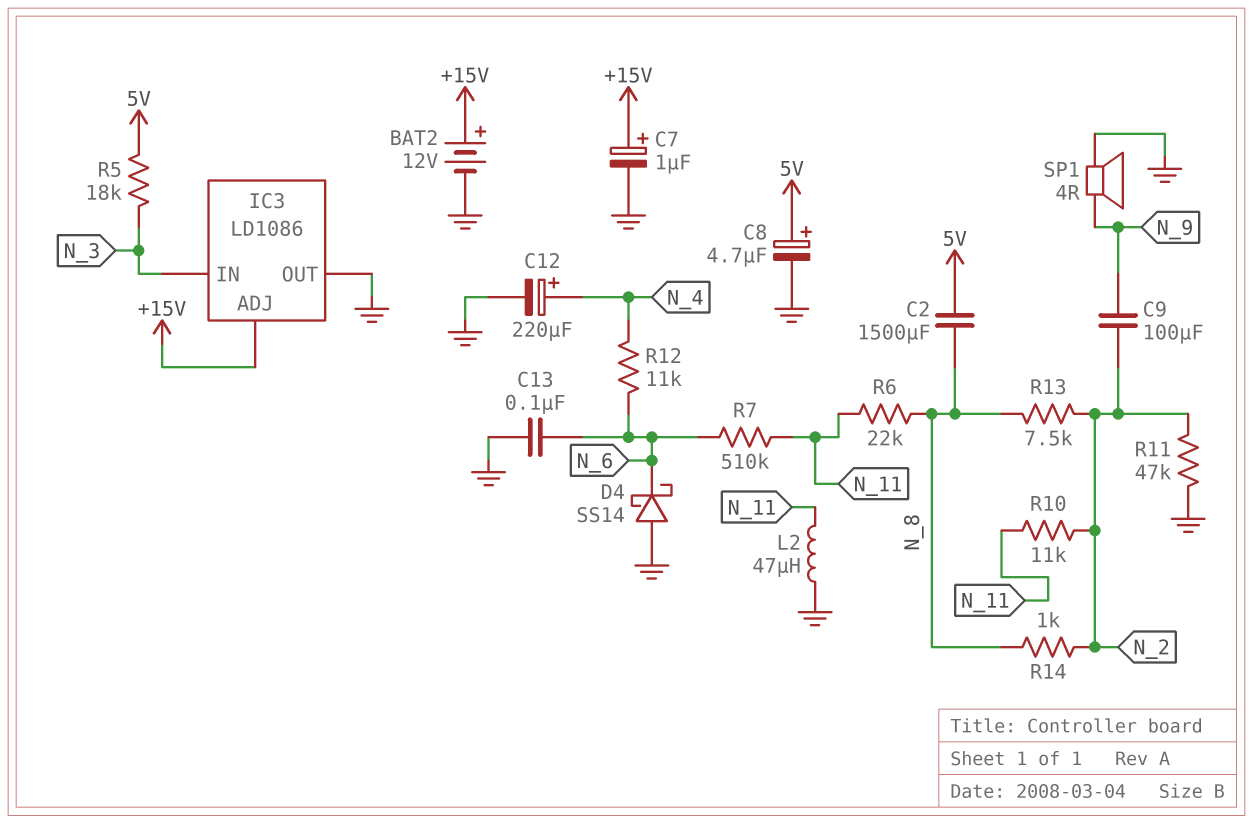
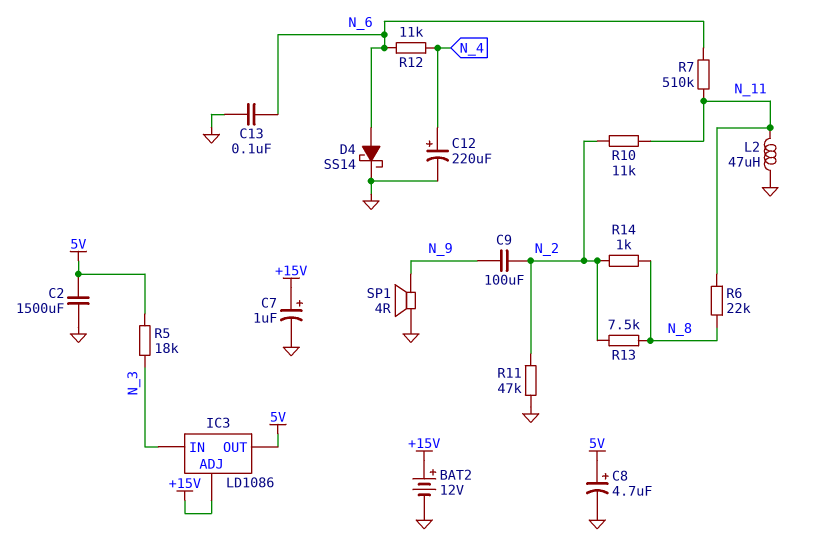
C2: 1500uF (5V, N_8) -> 1500uF (5V, GND)
D4: schottky SS14 (A GND, K N_6) -> schottky SS14 (A N_6, K GND)
IC3 pin OUT: GND -> 5V

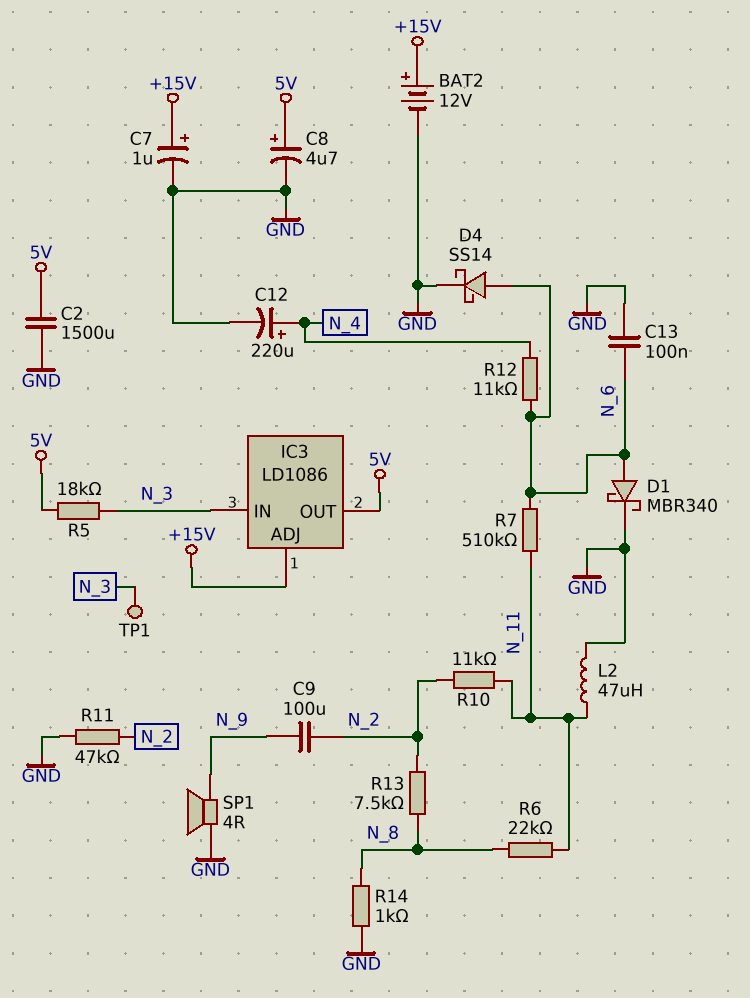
D1: none -> schottky MBR340 (A N_6, K GND)
R14: 1k (N_2, N_8) -> 1k (GND, N_8)
TP1: none -> test point (N_3)

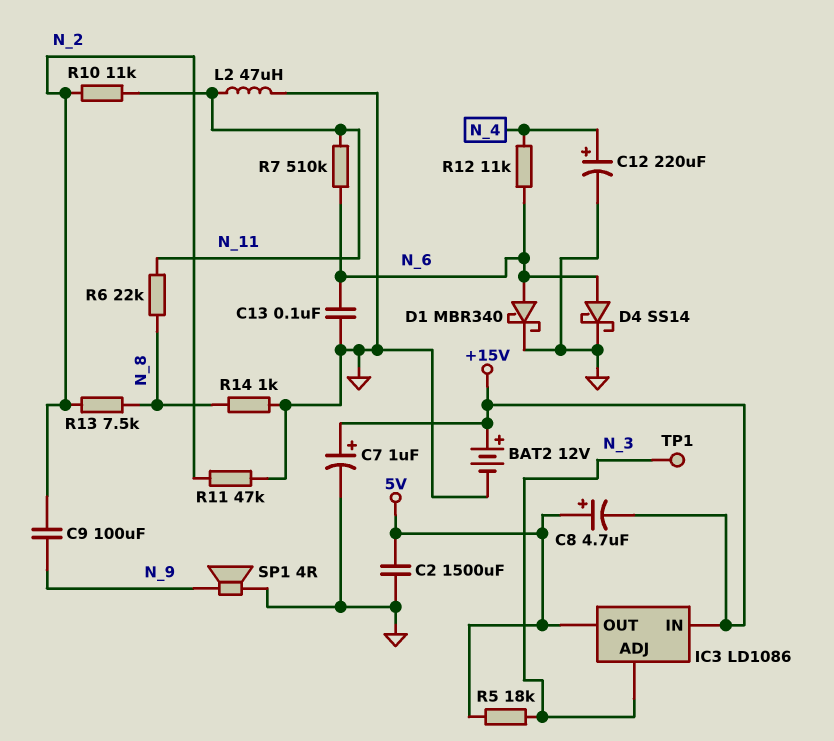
C8: 4.7uF (plus 5V, minus GND) -> 4.7uF (plus 5V, minus +15V)
IC3 pin ADJ: +15V -> N_3
IC3 pin IN: N_3 -> +15V

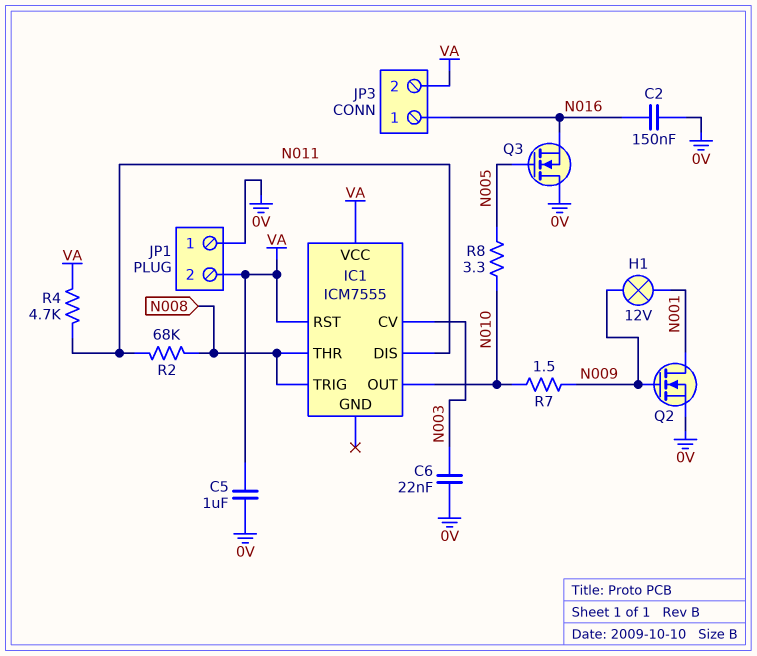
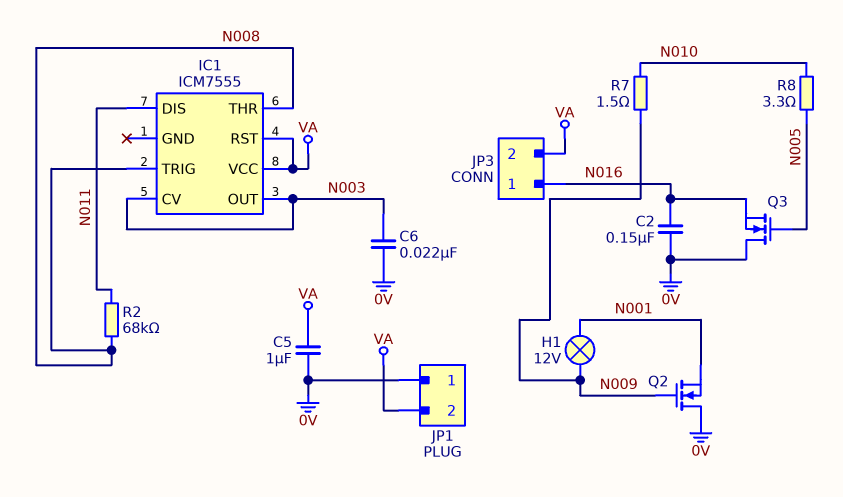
IC1 pin OUT: N010 -> N003
Q2: NMOS (G N009, D N001, S 0V) -> NMOS (G N009, D 0V, S N001)
R4: 4.7k (N011, VA) -> none

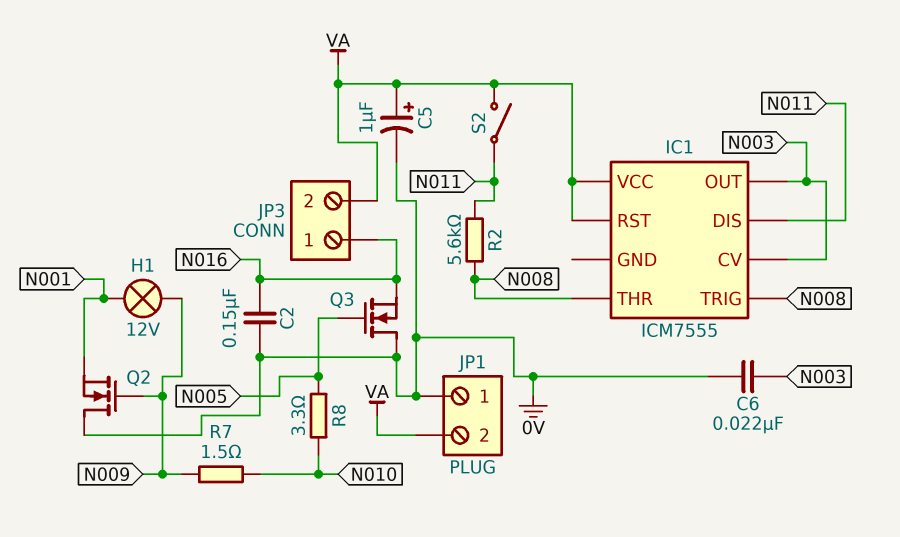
C5: 1uF (0V, VA) -> 1uF (plus VA, minus 0V)
R2: 68k (N008, N011) -> 5.6k (N008, N011)
S2: none -> switch (N011, VA)

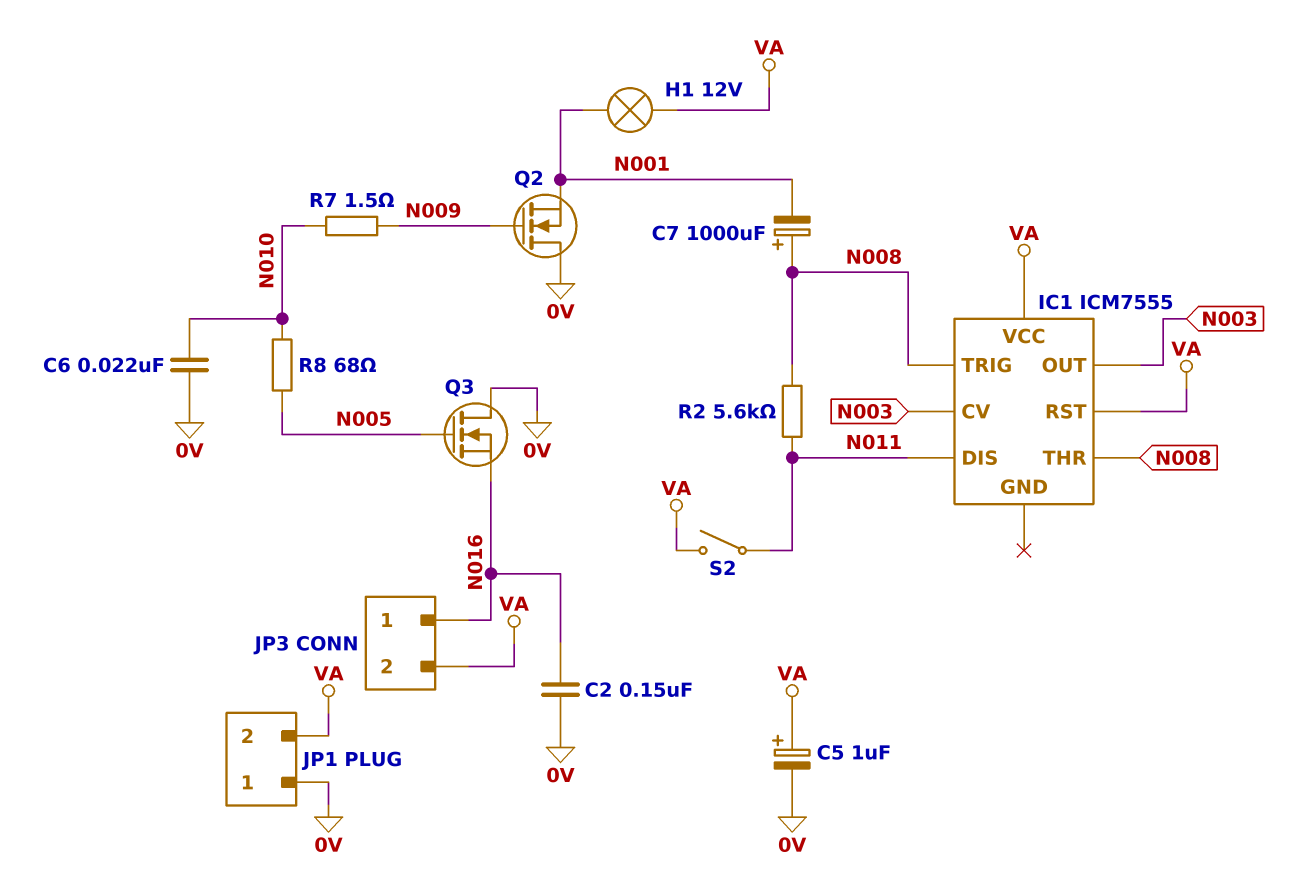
C6: 22nF (0V, N003) -> 22nF (0V, N010)
C7: none -> 1000uF (plus N008, minus N001)
H1: lamp 12V (N001, N009) -> lamp 12V (N001, VA)
R8: 3.3 (N005, N010) -> 68 (N005, N010)

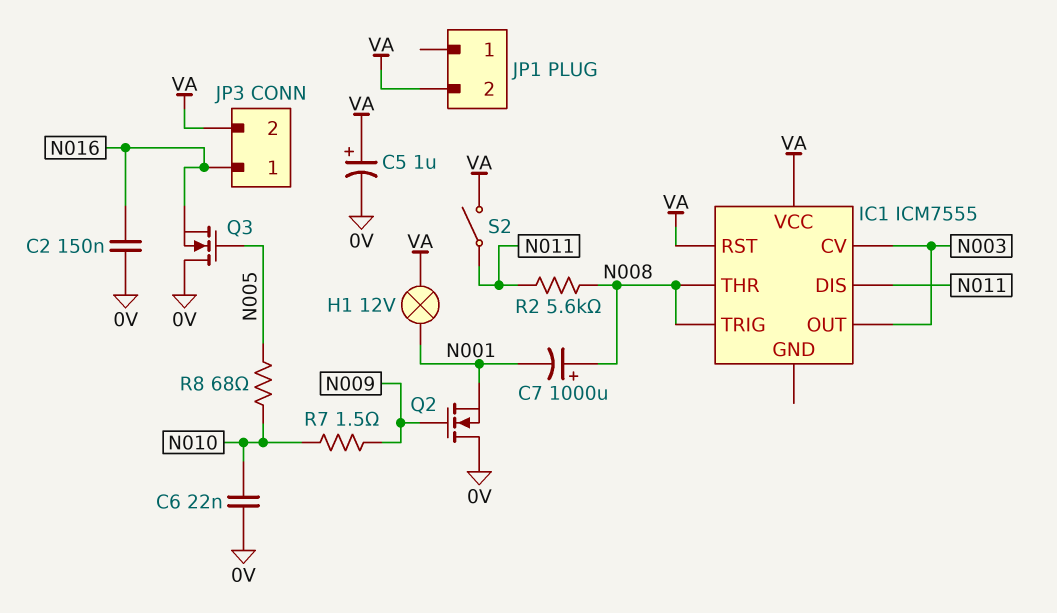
JP1 pin 1: 0V -> none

━━━━━━━━━━━━━━━━

# Assignment:
Restate every line above word for word. Do not carry over the images.

# Response to this task:
C2: 1500uF (5V, N_8) -> 1500uF (5V, GND)
D4: schottky SS14 (A GND, K N_6) -> schottky SS14 (A N_6, K GND)
IC3 pin OUT: GND -> 5V

D1: none -> schottky MBR340 (A N_6, K GND)
R14: 1k (N_2, N_8) -> 1k (GND, N_8)
TP1: none -> test point (N_3)

C8: 4.7uF (plus 5V, minus GND) -> 4.7uF (plus 5V, minus +15V)
IC3 pin ADJ: +15V -> N_3
IC3 pin IN: N_3 -> +15V

IC1 pin OUT: N010 -> N003
Q2: NMOS (G N009, D N001, S 0V) -> NMOS (G N009, D 0V, S N001)
R4: 4.7k (N011, VA) -> none

C5: 1uF (0V, VA) -> 1uF (plus VA, minus 0V)
R2: 68k (N008, N011) -> 5.6k (N008, N011)
S2: none -> switch (N011, VA)

C6: 22nF (0V, N003) -> 22nF (0V, N010)
C7: none -> 1000uF (plus N008, minus N001)
H1: lamp 12V (N001, N009) -> lamp 12V (N001, VA)
R8: 3.3 (N005, N010) -> 68 (N005, N010)

JP1 pin 1: 0V -> none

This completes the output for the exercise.